## Your task
Could you transcribe exactly the lines below, from the line with "camera: 35 degrees right, 5 degrees up" through the line with "(476, 97) = (486, 403): yellow", and nothing else, leaving out the pictures?

(Beginning of Provided entries)

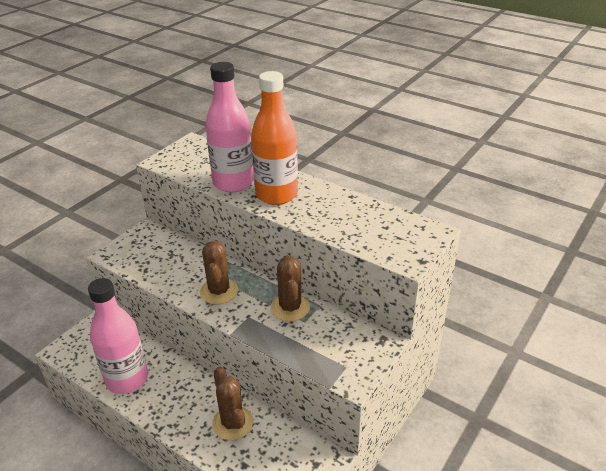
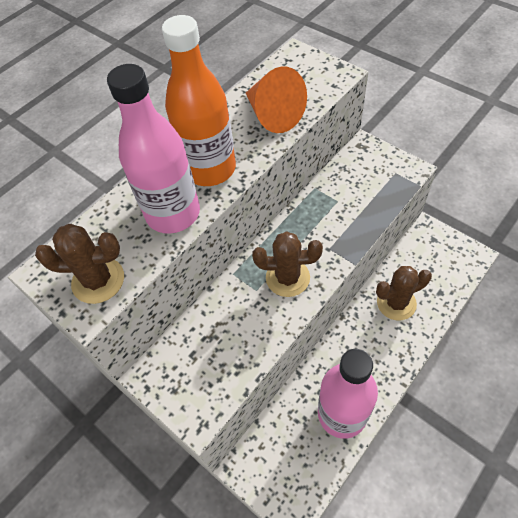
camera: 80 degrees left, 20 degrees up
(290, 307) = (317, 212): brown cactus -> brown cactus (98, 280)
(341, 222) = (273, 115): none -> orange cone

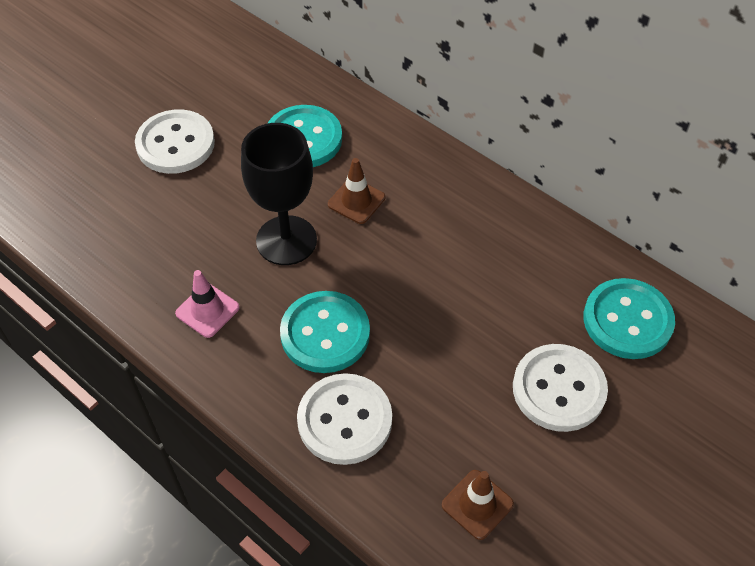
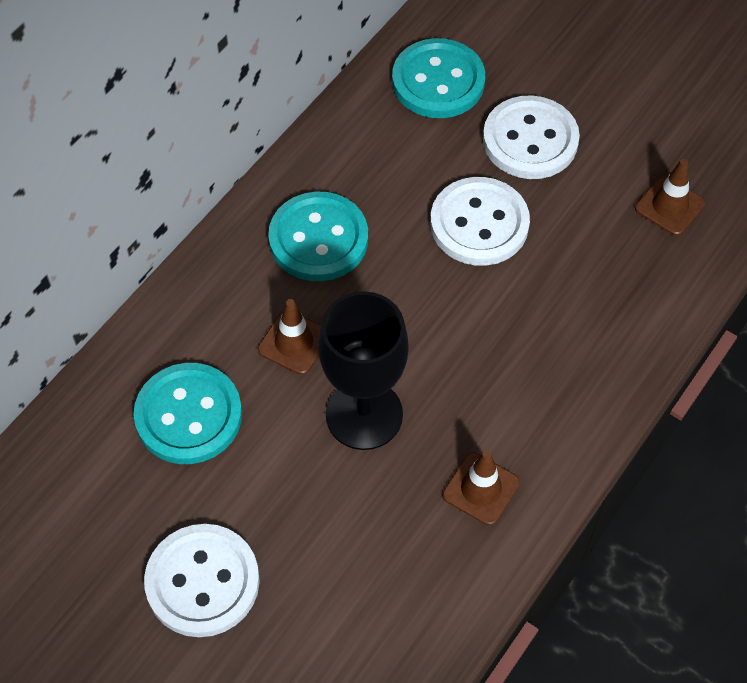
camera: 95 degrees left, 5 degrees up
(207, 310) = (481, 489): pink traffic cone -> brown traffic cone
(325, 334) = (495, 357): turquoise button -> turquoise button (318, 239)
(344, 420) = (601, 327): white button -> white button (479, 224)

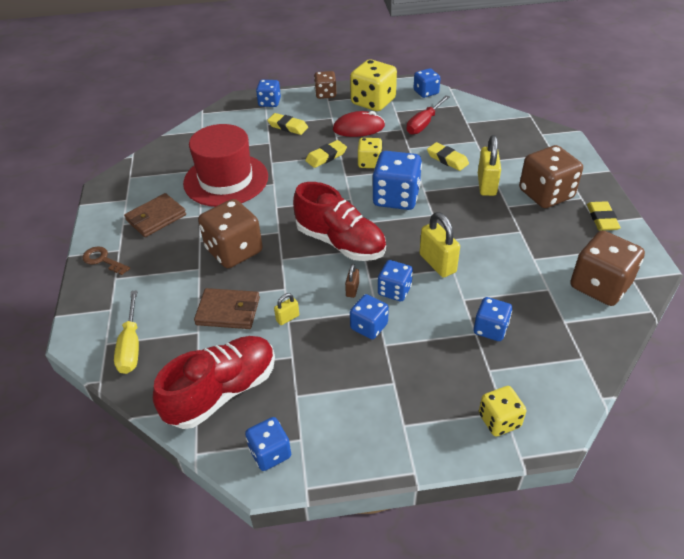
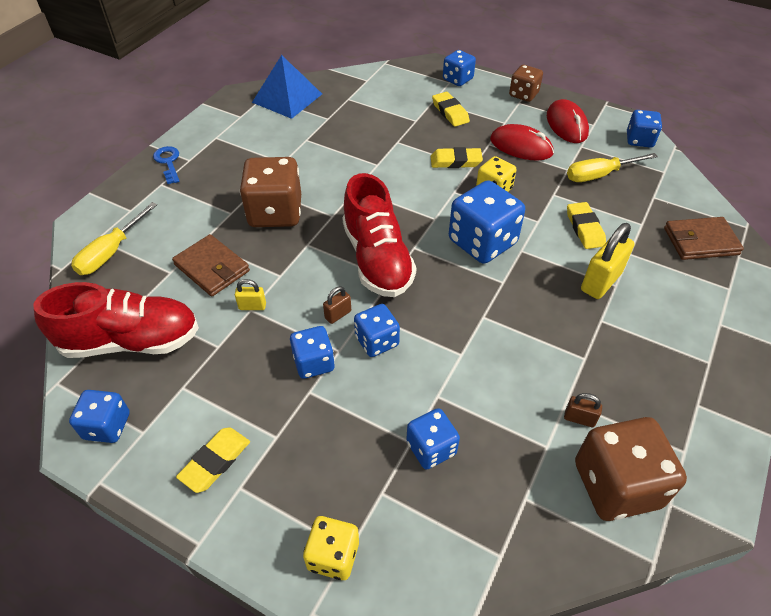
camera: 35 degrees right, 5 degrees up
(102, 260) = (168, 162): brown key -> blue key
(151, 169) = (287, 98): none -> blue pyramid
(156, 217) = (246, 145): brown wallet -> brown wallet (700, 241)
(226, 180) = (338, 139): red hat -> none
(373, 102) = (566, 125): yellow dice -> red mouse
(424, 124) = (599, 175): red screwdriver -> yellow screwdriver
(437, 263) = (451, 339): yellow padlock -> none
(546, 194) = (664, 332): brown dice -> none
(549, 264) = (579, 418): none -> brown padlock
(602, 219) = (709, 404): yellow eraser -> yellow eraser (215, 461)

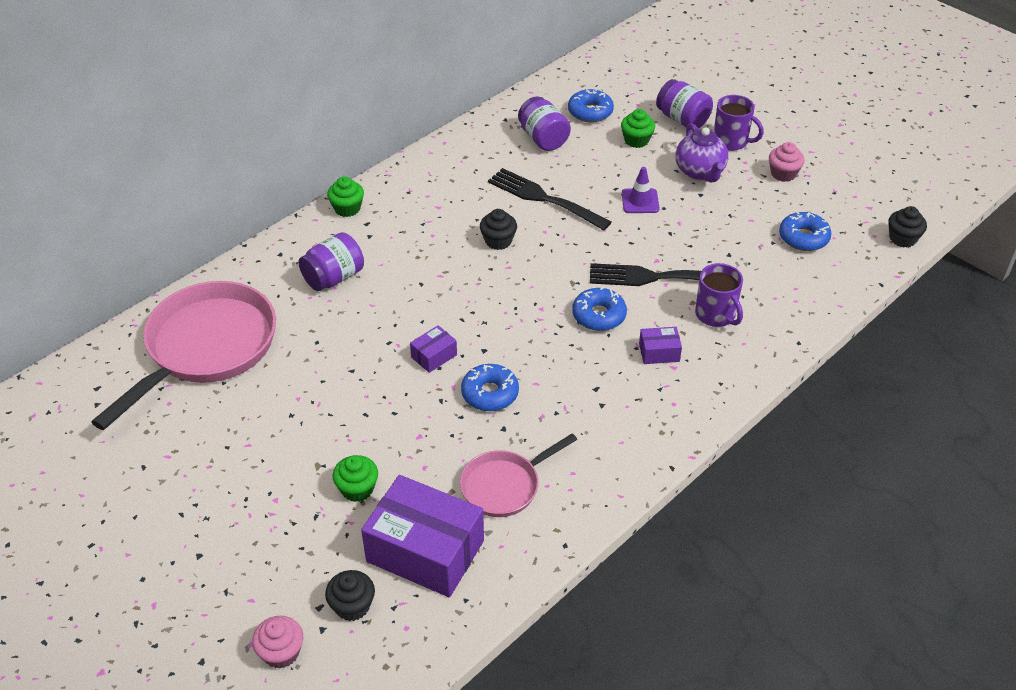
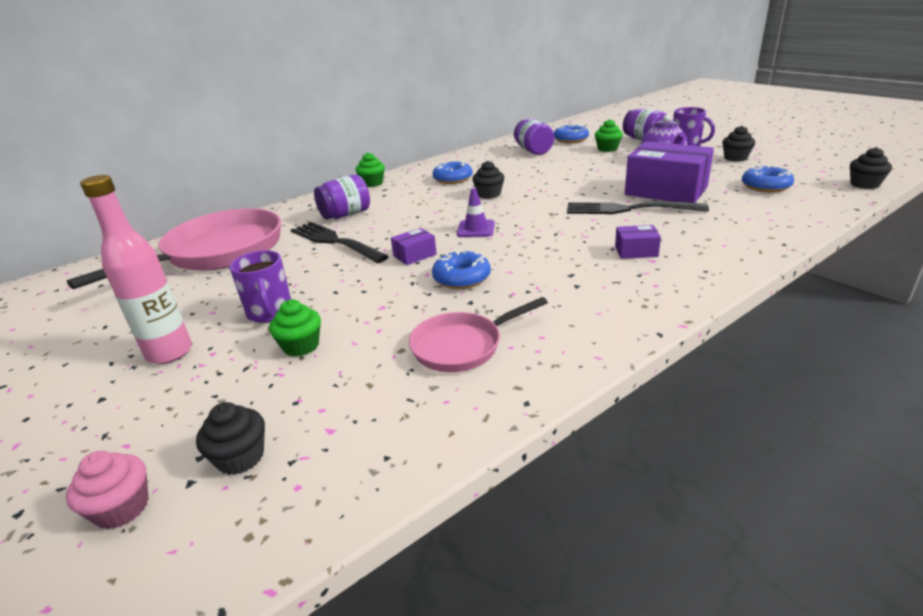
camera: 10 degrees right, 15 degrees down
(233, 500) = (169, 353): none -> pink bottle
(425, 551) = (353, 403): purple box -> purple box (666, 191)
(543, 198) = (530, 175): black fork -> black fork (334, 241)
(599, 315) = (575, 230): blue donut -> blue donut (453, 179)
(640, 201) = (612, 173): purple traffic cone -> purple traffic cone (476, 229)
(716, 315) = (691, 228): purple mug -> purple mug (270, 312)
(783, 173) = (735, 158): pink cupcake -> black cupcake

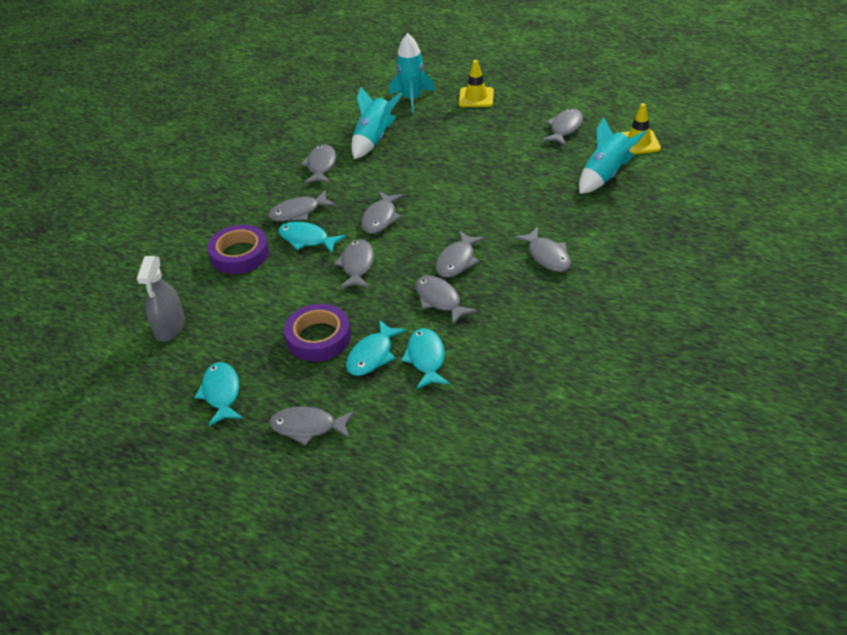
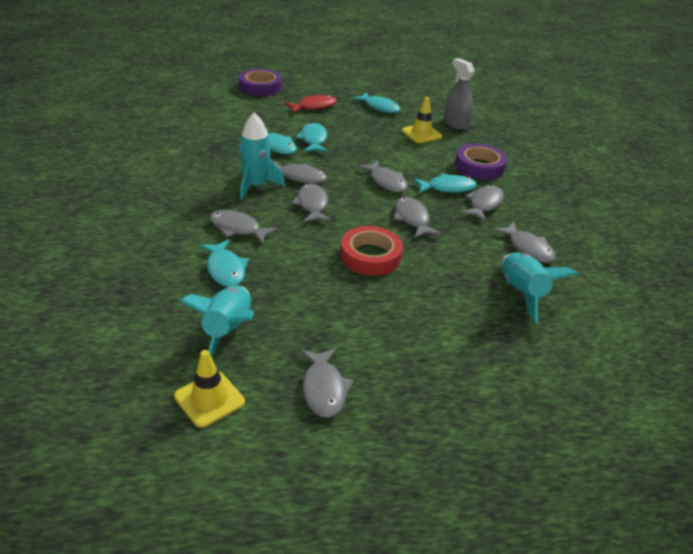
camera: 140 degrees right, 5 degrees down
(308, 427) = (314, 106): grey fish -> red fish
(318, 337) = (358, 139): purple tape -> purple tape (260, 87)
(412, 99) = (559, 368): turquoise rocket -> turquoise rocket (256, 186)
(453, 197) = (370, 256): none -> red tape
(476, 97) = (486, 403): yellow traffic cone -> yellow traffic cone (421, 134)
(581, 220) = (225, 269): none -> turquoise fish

(End of Provided entries)

## Written response
camera: 35 degrees right, 5 degrees up
(102, 260) = (168, 162): brown key -> blue key
(151, 169) = (287, 98): none -> blue pyramid
(156, 217) = (246, 145): brown wallet -> brown wallet (700, 241)
(226, 180) = (338, 139): red hat -> none
(373, 102) = (566, 125): yellow dice -> red mouse
(424, 124) = (599, 175): red screwdriver -> yellow screwdriver
(437, 263) = (451, 339): yellow padlock -> none
(546, 194) = (664, 332): brown dice -> none
(549, 264) = (579, 418): none -> brown padlock
(602, 219) = (709, 404): yellow eraser -> yellow eraser (215, 461)

camera: 10 degrees right, 15 degrees down
(233, 500) = (169, 353): none -> pink bottle
(425, 551) = (353, 403): purple box -> purple box (666, 191)
(543, 198) = (530, 175): black fork -> black fork (334, 241)
(599, 315) = (575, 230): blue donut -> blue donut (453, 179)
(640, 201) = (612, 173): purple traffic cone -> purple traffic cone (476, 229)
(716, 315) = (691, 228): purple mug -> purple mug (270, 312)
(783, 173) = (735, 158): pink cupcake -> black cupcake

camera: 140 degrees right, 5 degrees down
(308, 427) = (314, 106): grey fish -> red fish
(318, 337) = (358, 139): purple tape -> purple tape (260, 87)
(412, 99) = (559, 368): turquoise rocket -> turquoise rocket (256, 186)
(453, 197) = (370, 256): none -> red tape
(476, 97) = (486, 403): yellow traffic cone -> yellow traffic cone (421, 134)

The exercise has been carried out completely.